* [Data shown]:

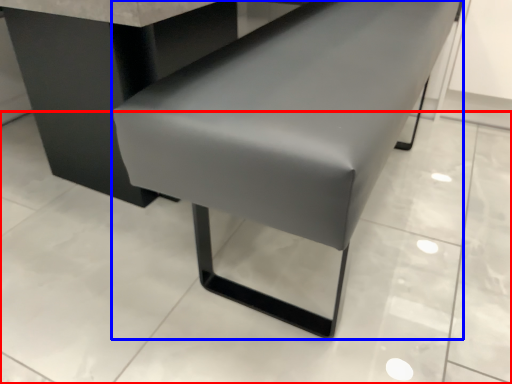
Question: Which object is closer to the camera taking this photo, concrete (highlighted by a red box) or furniture (highlighted by a blue box)?

Choices:
 (A) concrete
 (B) furniture

Answer: (B)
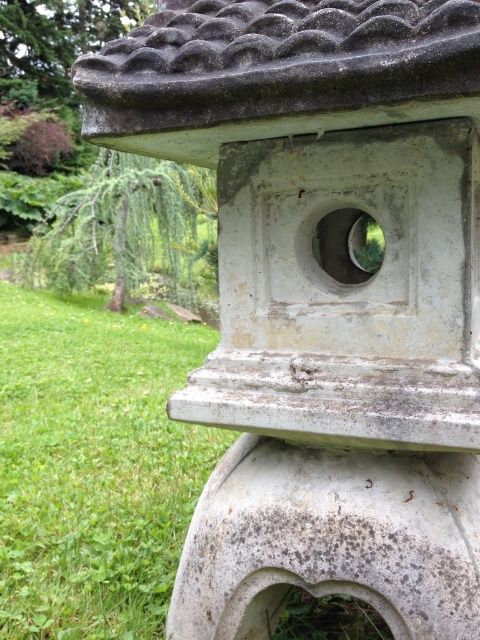
You are a photographer adjusting your camera settings to focus on the stone lantern in the garden. You notice two points on the lantern marked as point 1 at coordinates (58, 472) and point 2 at coordinates (349, 589). Which point should you focus on first to ensure proper depth of field?

Point 1 at coordinates (58, 472) is closer to the camera than point 2 at coordinates (349, 589). Therefore, you should focus on point 1 first to ensure proper depth of field.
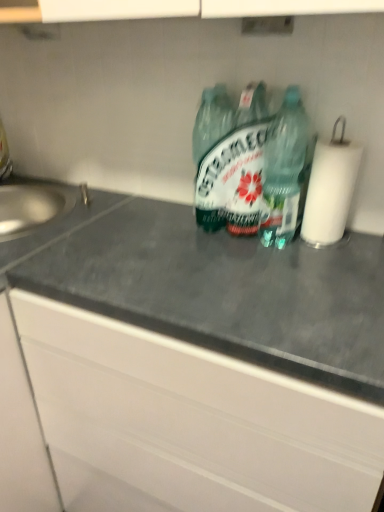
Locate an element on the screen. The width and height of the screenshot is (384, 512). free space to the left of white paper at right is located at coordinates (255, 253).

* [What is expected]:
Lay out every line of the three rows above as a numbered list. Skip the blank lines and the picture placeholders.

* [Response box]:
1. Question: Which object is closer to the camera taking this photo, concrete (highlighted by a red box) or furniture (highlighted by a blue box)?
2. Choices:
3.  (A) concrete
4.  (B) furniture
5. Answer: (B)
6. You are a photographer adjusting your camera settings to focus on the stone lantern in the garden. You notice two points on the lantern marked as point 1 at coordinates (58, 472) and point 2 at coordinates (349, 589). Which point should you focus on first to ensure proper depth of field?
7. Point 1 at coordinates (58, 472) is closer to the camera than point 2 at coordinates (349, 589). Therefore, you should focus on point 1 first to ensure proper depth of field.
8. Locate an element on the screen. The width and height of the screenshot is (384, 512). free space to the left of white paper at right is located at coordinates (255, 253).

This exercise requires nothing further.